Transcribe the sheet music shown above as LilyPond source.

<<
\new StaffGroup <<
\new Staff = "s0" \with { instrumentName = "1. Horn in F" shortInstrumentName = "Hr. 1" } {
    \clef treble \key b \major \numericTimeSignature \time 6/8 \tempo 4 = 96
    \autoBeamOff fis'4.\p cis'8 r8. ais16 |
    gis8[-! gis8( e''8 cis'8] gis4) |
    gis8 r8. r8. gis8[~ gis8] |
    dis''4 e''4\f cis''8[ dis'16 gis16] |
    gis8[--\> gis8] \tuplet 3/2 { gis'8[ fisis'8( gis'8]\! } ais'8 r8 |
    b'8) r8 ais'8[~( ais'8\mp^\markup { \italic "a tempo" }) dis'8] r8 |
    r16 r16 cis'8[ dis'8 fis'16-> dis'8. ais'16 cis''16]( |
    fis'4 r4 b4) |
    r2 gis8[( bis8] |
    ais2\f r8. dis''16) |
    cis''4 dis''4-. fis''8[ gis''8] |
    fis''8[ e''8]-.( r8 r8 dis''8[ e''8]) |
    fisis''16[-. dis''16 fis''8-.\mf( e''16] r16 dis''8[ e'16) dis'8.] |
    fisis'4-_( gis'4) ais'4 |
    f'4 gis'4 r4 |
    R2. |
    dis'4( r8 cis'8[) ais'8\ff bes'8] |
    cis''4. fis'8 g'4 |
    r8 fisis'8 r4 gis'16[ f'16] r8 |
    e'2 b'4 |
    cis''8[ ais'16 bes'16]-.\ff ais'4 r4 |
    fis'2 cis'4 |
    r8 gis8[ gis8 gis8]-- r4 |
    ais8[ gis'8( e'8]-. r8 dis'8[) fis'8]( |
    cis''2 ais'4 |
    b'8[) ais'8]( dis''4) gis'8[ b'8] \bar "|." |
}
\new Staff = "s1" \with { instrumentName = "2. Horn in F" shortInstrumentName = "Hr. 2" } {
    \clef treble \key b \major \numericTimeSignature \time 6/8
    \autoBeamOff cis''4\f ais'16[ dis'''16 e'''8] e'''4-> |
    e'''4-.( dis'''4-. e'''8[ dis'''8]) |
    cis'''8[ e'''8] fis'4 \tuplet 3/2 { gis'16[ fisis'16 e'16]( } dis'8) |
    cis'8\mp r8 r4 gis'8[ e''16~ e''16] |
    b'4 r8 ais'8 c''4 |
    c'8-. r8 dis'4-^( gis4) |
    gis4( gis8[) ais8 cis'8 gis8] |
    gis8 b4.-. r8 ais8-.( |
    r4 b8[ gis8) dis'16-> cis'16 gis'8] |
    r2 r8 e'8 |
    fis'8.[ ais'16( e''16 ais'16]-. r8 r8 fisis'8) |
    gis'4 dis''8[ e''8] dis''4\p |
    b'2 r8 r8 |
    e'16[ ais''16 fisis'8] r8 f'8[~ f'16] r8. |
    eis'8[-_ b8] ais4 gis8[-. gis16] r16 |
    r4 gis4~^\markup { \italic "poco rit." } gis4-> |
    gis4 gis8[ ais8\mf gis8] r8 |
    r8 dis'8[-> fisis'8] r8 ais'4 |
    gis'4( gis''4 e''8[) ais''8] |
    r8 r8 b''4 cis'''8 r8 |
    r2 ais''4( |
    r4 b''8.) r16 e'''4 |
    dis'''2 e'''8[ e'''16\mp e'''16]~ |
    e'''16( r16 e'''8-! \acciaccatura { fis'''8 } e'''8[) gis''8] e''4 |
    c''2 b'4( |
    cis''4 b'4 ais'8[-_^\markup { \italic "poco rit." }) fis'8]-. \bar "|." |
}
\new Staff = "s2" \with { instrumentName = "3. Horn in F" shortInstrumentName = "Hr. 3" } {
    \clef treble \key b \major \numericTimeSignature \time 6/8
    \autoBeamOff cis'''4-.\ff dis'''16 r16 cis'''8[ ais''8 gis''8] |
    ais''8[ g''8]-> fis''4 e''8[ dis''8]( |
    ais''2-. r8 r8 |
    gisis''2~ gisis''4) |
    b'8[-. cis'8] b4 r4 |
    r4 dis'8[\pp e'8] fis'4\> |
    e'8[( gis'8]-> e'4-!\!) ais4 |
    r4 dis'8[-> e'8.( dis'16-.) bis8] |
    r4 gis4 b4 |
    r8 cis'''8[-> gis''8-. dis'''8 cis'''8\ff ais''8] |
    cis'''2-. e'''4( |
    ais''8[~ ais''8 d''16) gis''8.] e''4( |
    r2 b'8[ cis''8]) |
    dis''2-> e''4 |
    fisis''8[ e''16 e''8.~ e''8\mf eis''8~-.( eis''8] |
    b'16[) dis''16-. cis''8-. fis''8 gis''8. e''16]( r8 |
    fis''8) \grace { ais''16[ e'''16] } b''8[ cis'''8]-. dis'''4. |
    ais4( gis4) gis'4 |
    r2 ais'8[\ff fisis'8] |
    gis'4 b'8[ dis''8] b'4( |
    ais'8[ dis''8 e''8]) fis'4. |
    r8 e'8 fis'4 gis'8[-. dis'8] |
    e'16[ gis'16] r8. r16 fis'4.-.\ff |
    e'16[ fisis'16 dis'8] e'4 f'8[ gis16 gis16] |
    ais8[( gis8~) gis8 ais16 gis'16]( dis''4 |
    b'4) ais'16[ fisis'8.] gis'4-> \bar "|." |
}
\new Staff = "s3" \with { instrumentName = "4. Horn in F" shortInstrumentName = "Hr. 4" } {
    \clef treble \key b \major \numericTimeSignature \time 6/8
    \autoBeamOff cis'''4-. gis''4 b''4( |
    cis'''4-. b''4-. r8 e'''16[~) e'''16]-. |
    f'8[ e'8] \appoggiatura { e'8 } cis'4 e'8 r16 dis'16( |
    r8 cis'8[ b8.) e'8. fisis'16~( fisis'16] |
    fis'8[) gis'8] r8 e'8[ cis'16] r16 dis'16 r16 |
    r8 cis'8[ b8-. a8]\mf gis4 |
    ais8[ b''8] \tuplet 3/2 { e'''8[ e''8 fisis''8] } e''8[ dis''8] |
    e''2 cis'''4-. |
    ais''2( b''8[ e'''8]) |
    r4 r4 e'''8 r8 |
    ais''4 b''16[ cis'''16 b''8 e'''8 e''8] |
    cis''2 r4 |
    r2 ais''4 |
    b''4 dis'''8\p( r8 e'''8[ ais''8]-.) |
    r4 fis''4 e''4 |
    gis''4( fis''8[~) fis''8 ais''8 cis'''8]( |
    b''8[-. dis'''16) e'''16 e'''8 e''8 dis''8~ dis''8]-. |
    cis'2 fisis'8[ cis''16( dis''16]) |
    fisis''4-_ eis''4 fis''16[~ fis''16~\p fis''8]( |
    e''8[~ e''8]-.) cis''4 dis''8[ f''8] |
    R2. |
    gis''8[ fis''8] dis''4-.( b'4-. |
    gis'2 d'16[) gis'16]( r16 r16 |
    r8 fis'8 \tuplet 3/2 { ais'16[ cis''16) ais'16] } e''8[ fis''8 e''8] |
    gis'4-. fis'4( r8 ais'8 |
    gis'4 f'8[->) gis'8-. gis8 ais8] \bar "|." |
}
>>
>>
.....
Filtra los datos y quédate solo con las líneas que contienen la cadena "instrumentName".

● LA RESPUESTA
\new Staff = "s0" \with { instrumentName = "1. Horn in F" shortInstrumentName = "Hr. 1" } {
\new Staff = "s1" \with { instrumentName = "2. Horn in F" shortInstrumentName = "Hr. 2" } {
\new Staff = "s2" \with { instrumentName = "3. Horn in F" shortInstrumentName = "Hr. 3" } {
\new Staff = "s3" \with { instrumentName = "4. Horn in F" shortInstrumentName = "Hr. 4" } {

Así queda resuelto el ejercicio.